**INSTRUCTIONS TO FOLLOW**
Scan the data beneath this task and copy each line that includes "section".

[Extracted data entries]

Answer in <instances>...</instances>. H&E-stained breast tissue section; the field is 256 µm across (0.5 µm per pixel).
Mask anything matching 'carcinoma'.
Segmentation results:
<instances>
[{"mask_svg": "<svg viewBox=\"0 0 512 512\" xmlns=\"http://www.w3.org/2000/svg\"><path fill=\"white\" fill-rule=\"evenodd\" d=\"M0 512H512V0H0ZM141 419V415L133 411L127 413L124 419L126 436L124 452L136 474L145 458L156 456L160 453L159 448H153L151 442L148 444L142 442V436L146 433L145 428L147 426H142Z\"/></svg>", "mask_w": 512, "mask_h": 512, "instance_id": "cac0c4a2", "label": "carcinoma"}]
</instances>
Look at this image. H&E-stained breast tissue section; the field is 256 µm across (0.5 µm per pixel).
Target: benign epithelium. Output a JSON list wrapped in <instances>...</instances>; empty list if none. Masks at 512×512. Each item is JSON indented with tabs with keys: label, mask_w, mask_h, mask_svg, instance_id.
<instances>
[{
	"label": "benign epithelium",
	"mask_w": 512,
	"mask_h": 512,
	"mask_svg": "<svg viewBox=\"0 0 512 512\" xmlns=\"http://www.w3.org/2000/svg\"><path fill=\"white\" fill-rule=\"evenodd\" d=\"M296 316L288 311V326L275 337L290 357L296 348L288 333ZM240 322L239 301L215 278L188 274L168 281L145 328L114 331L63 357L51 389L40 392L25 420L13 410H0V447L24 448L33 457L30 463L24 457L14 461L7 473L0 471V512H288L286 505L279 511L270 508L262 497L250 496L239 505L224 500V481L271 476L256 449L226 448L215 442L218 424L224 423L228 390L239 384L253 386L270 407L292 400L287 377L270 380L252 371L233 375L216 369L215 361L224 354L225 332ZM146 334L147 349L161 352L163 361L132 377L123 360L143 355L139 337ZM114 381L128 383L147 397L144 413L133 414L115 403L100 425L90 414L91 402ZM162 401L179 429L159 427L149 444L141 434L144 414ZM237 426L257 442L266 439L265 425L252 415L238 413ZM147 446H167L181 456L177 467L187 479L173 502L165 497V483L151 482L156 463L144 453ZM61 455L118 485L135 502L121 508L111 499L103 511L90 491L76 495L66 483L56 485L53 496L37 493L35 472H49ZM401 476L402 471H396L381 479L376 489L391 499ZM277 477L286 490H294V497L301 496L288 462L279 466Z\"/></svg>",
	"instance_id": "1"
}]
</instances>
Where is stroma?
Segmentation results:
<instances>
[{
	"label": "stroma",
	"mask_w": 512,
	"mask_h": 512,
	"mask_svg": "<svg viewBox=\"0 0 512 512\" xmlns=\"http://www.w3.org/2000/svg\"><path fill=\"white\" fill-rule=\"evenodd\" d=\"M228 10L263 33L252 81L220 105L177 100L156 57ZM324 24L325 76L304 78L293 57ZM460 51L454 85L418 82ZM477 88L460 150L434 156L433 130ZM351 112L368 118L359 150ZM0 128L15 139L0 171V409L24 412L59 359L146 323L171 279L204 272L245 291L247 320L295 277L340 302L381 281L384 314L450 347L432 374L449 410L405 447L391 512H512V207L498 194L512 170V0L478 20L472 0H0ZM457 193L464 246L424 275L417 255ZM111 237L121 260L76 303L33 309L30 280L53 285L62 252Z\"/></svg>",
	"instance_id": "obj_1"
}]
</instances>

**OUTPUT FOR THIS EXERCISE**
Answer in <instances>...</instances>. H&E-stained breast tissue section; the field is 256 µm across (0.5 µm per pixel).
Look at this image. H&E-stained breast tissue section; the field is 256 µm across (0.5 µm per pixel).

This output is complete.